**The exercise:**
Determine how many of the lines below contain the string "into", treating uppercase and lowercase as distinct. Reply with the number alone.

Data records
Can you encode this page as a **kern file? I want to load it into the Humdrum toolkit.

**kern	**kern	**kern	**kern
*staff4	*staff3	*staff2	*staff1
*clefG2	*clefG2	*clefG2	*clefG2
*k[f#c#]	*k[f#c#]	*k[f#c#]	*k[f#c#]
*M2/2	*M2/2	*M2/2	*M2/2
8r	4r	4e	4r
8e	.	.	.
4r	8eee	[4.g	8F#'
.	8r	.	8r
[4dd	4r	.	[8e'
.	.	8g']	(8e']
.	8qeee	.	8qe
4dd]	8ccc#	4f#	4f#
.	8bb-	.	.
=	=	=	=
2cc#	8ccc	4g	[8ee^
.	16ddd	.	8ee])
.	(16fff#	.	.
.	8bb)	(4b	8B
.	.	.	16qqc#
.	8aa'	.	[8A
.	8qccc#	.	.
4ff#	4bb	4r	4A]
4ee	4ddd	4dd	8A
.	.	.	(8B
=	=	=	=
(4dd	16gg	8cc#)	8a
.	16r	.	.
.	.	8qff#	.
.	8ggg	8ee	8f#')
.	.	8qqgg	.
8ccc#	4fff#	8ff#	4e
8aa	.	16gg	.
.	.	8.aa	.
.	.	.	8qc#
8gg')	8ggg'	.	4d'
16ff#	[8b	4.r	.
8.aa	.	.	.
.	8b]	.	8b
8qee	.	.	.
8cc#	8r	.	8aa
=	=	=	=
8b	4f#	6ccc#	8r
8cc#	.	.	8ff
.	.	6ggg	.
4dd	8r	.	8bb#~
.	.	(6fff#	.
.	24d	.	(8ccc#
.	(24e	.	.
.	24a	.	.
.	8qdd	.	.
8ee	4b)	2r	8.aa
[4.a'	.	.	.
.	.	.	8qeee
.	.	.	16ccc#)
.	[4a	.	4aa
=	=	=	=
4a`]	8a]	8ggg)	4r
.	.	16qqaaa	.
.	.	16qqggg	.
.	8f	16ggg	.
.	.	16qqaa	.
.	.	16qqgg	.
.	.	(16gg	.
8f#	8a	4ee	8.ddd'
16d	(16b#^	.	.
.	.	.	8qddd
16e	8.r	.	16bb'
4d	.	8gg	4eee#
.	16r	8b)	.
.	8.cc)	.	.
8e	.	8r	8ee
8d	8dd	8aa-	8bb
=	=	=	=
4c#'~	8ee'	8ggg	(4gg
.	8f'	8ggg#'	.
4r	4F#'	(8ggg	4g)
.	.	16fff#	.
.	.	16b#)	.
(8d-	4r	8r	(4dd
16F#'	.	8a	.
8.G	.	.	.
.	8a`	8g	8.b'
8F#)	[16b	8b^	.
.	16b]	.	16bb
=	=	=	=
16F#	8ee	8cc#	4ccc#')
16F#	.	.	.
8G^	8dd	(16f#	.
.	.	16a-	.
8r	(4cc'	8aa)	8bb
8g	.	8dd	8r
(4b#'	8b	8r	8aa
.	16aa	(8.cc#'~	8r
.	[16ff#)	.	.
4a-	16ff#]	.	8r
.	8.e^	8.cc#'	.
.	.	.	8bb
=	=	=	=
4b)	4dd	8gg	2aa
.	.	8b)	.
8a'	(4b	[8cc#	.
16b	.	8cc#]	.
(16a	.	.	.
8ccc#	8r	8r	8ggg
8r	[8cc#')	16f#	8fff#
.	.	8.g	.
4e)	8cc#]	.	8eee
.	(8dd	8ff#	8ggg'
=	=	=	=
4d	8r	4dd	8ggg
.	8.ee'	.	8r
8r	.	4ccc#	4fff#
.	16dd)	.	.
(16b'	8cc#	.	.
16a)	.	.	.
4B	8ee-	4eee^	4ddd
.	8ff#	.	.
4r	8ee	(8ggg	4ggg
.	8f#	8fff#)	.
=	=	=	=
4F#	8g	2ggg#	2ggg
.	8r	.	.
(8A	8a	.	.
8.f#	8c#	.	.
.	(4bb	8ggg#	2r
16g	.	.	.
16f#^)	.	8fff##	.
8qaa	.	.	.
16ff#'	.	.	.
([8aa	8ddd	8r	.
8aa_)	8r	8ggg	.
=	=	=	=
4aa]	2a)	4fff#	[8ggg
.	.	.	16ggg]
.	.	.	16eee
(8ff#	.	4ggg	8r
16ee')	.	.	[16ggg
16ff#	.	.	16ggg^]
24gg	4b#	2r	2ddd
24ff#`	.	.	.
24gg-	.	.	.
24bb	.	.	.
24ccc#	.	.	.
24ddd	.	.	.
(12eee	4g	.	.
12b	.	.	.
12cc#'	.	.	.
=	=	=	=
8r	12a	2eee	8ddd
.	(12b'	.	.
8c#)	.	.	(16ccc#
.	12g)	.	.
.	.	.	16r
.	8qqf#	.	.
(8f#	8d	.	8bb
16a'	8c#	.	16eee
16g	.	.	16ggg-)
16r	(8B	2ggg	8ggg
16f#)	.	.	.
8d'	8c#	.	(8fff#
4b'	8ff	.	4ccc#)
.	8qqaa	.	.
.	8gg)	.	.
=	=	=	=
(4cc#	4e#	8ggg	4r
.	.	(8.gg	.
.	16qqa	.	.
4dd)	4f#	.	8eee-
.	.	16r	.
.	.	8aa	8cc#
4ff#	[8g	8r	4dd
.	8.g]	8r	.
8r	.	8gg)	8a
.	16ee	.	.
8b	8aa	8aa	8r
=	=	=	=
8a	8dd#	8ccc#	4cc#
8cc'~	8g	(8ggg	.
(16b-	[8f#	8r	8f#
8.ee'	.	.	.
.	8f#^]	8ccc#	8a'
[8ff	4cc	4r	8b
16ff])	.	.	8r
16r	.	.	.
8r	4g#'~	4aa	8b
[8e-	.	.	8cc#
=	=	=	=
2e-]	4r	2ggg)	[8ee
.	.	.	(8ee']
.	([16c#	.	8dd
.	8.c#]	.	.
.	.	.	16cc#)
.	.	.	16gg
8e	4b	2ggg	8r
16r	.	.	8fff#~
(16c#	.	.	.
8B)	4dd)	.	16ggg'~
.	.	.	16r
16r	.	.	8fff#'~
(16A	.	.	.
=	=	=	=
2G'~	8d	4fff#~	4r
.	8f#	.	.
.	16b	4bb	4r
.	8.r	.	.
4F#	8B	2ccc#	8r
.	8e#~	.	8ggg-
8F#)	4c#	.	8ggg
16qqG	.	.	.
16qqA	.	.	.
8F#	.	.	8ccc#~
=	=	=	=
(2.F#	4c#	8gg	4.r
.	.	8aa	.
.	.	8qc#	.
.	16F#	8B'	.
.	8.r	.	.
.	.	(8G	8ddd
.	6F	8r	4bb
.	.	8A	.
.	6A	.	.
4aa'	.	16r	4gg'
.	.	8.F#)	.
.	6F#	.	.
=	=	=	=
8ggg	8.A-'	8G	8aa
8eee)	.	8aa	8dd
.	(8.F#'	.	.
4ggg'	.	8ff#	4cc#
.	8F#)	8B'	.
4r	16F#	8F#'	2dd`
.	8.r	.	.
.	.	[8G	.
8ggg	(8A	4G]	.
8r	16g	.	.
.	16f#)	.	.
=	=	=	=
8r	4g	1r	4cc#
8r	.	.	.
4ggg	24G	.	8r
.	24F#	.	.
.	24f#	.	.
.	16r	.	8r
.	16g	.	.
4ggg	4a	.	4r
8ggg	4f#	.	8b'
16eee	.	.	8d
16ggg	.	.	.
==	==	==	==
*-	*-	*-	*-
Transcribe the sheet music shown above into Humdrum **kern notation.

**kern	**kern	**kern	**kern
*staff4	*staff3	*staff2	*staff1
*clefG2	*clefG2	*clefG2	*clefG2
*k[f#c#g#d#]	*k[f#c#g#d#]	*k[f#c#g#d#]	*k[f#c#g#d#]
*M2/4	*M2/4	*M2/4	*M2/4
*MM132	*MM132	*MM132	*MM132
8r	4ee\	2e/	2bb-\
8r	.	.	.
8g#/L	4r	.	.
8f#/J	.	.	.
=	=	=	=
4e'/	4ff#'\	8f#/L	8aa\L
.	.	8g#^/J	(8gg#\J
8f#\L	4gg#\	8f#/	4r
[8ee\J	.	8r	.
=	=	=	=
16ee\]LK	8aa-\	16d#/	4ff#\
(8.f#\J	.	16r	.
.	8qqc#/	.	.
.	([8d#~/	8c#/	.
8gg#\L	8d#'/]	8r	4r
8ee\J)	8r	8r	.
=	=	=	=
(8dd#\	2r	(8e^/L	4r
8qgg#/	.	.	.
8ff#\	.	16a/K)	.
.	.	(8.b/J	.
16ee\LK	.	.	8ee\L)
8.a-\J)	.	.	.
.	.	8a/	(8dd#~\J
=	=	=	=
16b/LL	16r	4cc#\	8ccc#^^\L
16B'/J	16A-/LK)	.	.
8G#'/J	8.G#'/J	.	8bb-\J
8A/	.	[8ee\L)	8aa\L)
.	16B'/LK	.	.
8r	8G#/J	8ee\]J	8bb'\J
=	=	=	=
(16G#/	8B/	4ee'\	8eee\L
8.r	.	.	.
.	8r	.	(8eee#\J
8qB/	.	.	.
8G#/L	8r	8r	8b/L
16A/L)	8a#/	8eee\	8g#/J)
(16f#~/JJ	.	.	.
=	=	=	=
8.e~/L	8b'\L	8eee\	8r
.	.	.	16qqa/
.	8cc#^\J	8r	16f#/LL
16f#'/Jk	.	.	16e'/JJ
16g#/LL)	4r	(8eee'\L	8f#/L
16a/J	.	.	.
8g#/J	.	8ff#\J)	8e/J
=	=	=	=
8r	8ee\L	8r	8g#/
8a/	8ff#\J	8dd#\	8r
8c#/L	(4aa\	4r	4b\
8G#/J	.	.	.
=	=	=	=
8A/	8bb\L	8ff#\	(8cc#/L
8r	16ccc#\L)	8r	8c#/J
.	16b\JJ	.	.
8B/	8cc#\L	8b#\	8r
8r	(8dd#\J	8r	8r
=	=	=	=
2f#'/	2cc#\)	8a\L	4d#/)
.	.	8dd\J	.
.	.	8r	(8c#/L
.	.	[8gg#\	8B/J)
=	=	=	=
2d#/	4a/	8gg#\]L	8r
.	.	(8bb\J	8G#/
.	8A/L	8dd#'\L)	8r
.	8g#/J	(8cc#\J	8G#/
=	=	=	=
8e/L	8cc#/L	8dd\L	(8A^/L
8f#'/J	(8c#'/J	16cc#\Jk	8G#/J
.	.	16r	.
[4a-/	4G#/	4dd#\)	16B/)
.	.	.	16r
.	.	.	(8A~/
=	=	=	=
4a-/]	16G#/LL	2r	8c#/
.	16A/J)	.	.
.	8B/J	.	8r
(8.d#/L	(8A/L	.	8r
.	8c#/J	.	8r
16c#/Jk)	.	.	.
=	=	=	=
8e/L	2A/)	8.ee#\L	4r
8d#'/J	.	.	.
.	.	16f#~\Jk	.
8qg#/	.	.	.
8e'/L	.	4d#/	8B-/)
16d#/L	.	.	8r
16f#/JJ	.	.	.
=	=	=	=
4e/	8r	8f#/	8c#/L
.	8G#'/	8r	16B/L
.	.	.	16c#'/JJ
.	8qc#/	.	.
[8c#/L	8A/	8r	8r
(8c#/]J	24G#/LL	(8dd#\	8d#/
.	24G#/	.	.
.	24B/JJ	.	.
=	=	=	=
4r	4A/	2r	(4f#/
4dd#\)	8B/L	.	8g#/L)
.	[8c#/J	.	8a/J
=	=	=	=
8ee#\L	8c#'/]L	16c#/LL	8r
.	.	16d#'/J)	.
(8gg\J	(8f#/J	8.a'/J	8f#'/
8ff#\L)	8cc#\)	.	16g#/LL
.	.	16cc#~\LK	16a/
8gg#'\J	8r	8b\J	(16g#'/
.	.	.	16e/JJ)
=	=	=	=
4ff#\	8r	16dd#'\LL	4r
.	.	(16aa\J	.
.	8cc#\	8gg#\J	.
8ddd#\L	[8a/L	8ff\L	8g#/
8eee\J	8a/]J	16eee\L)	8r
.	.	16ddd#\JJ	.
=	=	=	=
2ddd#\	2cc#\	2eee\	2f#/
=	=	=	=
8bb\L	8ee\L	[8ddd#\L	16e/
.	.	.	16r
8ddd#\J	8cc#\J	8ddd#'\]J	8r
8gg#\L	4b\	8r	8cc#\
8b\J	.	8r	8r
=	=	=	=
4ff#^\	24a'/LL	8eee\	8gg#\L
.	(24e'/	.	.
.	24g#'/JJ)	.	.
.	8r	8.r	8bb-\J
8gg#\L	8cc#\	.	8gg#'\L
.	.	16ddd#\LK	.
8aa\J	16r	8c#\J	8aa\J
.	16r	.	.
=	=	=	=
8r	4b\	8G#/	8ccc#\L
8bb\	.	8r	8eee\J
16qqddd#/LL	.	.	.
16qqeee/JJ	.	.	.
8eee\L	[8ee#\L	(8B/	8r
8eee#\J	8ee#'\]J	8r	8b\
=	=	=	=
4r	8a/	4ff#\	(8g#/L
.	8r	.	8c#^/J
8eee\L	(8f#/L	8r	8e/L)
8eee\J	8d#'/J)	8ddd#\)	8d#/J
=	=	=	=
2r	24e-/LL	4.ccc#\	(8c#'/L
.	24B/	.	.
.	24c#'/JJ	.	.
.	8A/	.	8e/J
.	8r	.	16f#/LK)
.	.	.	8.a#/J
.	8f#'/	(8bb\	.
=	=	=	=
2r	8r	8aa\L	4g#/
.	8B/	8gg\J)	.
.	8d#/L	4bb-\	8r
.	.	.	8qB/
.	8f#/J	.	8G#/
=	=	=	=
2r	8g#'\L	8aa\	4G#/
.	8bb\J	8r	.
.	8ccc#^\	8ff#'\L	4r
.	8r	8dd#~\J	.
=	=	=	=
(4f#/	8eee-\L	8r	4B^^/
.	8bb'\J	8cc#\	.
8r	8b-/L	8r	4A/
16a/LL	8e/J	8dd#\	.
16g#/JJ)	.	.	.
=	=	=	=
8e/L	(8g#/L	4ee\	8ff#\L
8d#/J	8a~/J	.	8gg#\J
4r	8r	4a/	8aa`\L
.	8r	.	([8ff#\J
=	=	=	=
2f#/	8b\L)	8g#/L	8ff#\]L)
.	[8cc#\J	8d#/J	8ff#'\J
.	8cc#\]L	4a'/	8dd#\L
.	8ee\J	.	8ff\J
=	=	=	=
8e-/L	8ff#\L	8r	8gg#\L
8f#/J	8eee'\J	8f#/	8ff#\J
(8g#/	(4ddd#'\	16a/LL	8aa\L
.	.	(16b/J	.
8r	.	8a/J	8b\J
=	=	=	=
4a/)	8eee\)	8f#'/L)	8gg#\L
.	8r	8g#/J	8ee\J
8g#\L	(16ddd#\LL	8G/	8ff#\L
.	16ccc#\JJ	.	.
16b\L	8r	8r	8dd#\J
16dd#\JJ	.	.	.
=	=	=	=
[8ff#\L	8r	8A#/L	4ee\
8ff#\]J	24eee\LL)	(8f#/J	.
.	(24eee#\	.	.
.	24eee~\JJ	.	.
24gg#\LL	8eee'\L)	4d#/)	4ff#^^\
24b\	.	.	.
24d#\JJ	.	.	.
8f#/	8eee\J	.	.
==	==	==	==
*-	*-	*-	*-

**Solution for this problem:**
2